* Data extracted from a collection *

»»

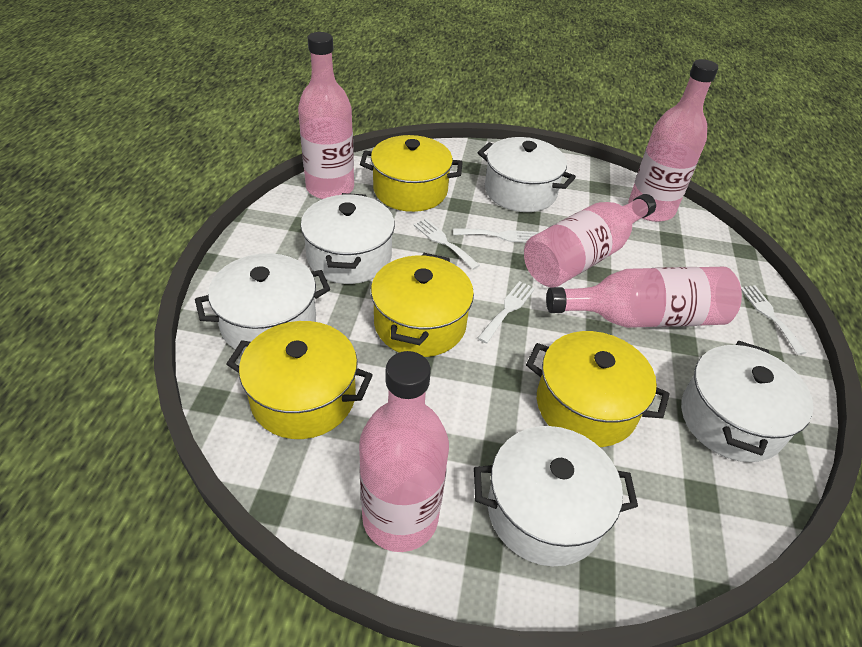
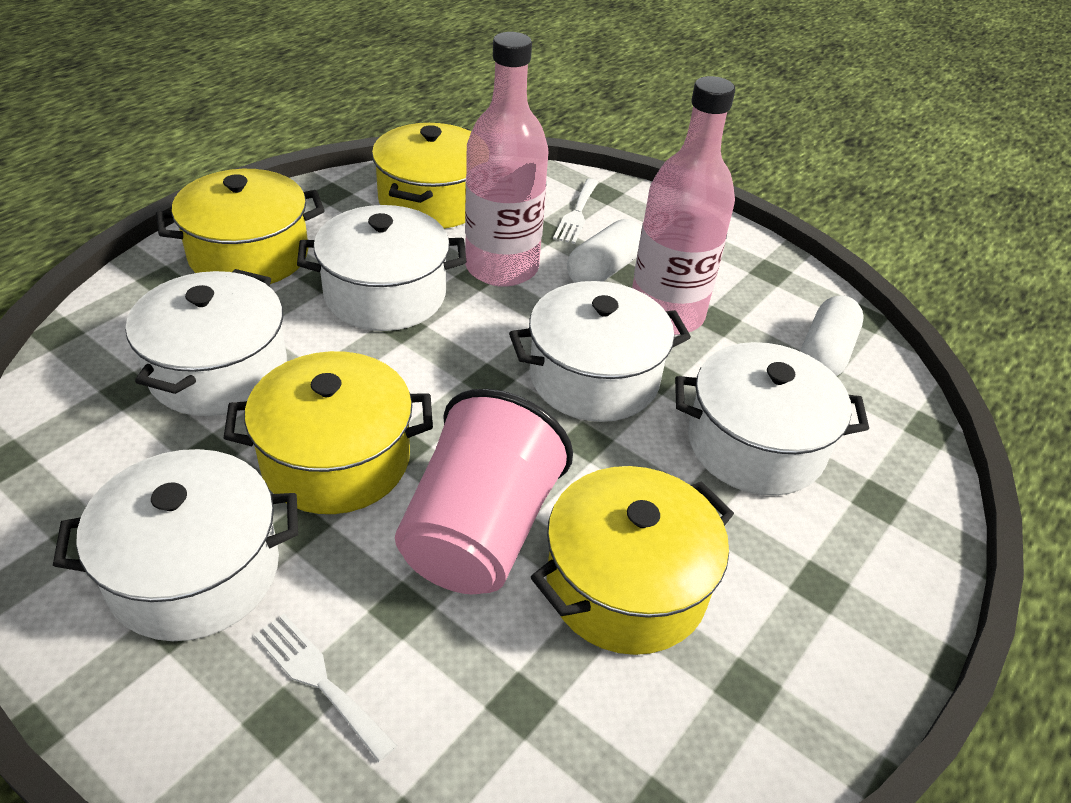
pink bottle: [298,32,354,199] [359,351,449,552] [524,194,656,287] [546,267,742,328] [628,59,719,222] = 5 -> [465,32,548,287] [632,76,735,335] = 2
pink cup: none = 0 -> [395,389,573,594] = 1
white capsule: none = 0 -> [567,219,642,283] [801,295,864,376] = 2
white fork: [413,219,480,270] [453,228,538,243] [477,281,535,344] [741,285,807,355] = 4 -> [254,614,397,762] [553,178,599,244] = 2

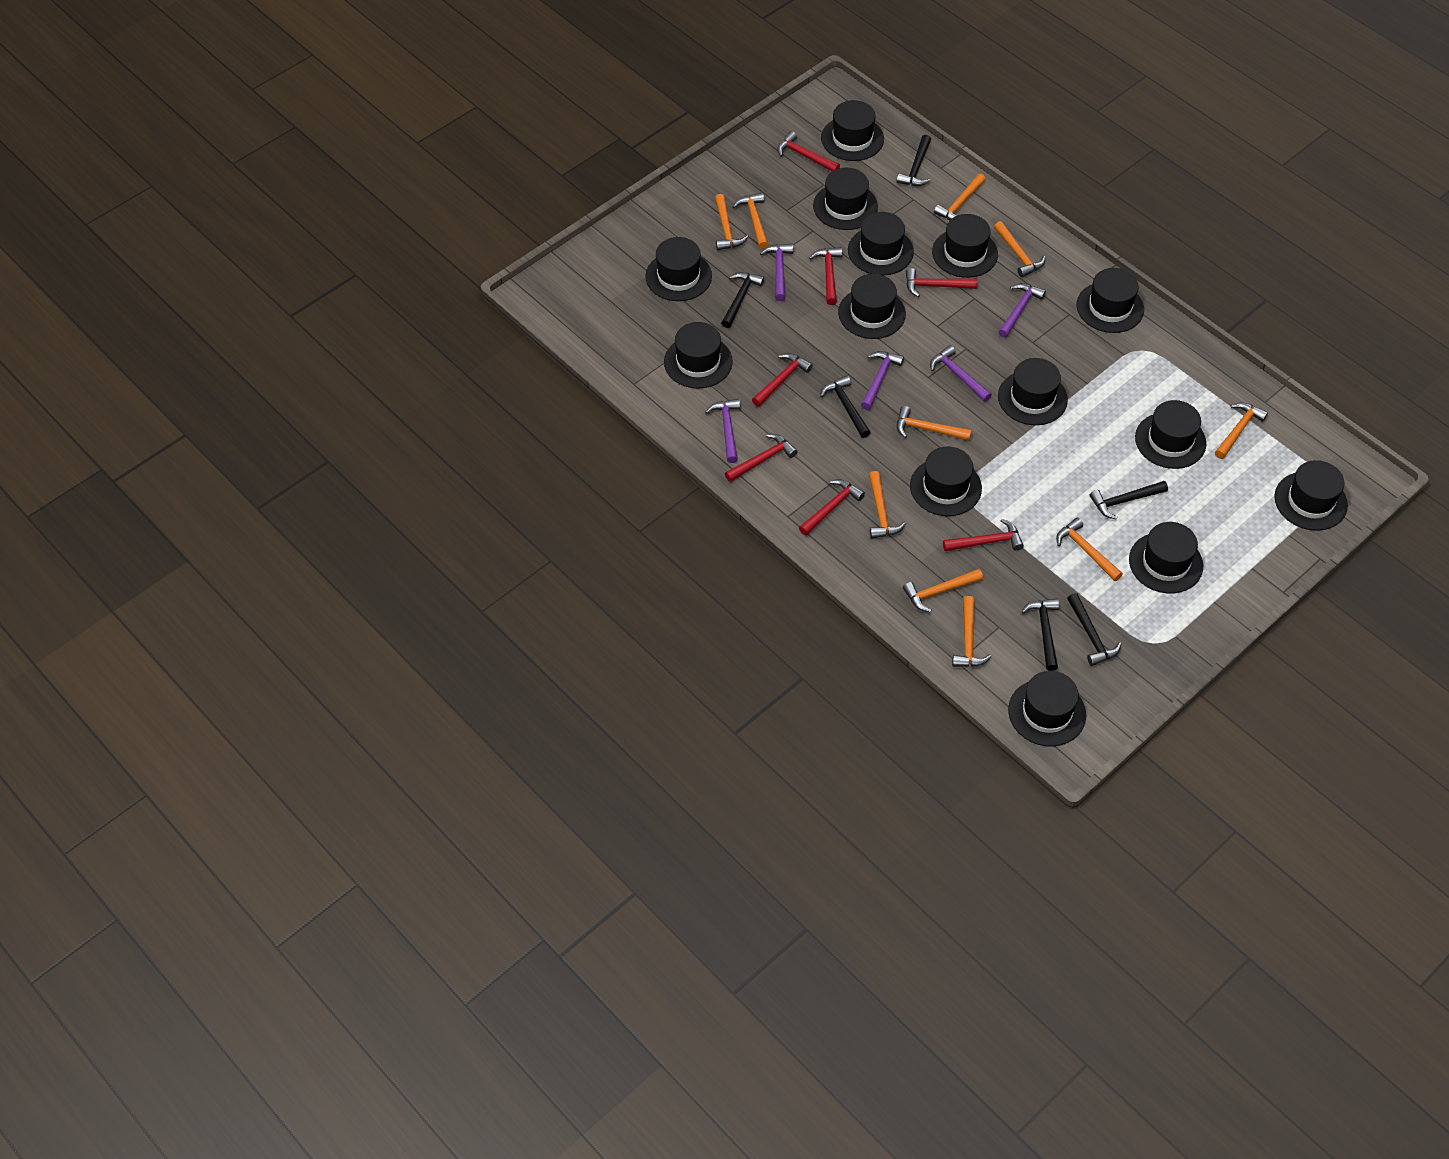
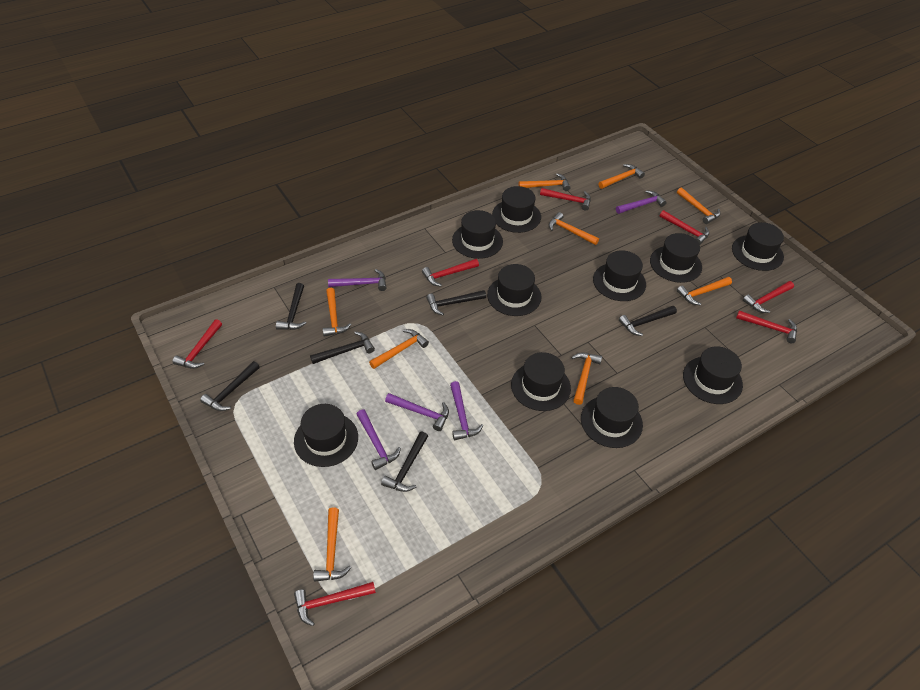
black hat: [645,237,712,301] [664,322,733,389] [813,168,878,230] [821,100,884,161] [838,274,906,339] [848,212,914,275] [910,446,982,516] [932,214,998,278] [998,358,1068,425] [1008,671,1086,746] [1077,268,1144,333] [1129,522,1203,594] [1135,400,1206,469] [1274,460,1348,531] = 14 -> [294,404,358,467] [452,210,503,259] [487,264,541,316] [492,186,541,233] [511,352,571,411] [581,387,643,448] [593,250,646,301] [650,233,702,283] [683,346,743,404] [732,222,784,271] = 10
orange hammer: [715,194,748,250] [733,193,769,249] [869,471,906,538] [897,406,972,441] [903,569,983,612] [934,173,986,220] [952,596,991,667] [994,221,1045,277] [1056,517,1123,581] [1215,402,1268,459] = 10 -> [313,508,351,582] [323,288,352,337] [369,329,429,369] [518,173,570,191] [549,212,599,245] [571,353,602,405] [598,164,645,189] [677,188,721,224] [677,277,732,305] = 9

««

* To do *
Show me all lines in the records that contain "none".

* Answer box *
pink cup: none = 0 -> [395,389,573,594] = 1
white capsule: none = 0 -> [567,219,642,283] [801,295,864,376] = 2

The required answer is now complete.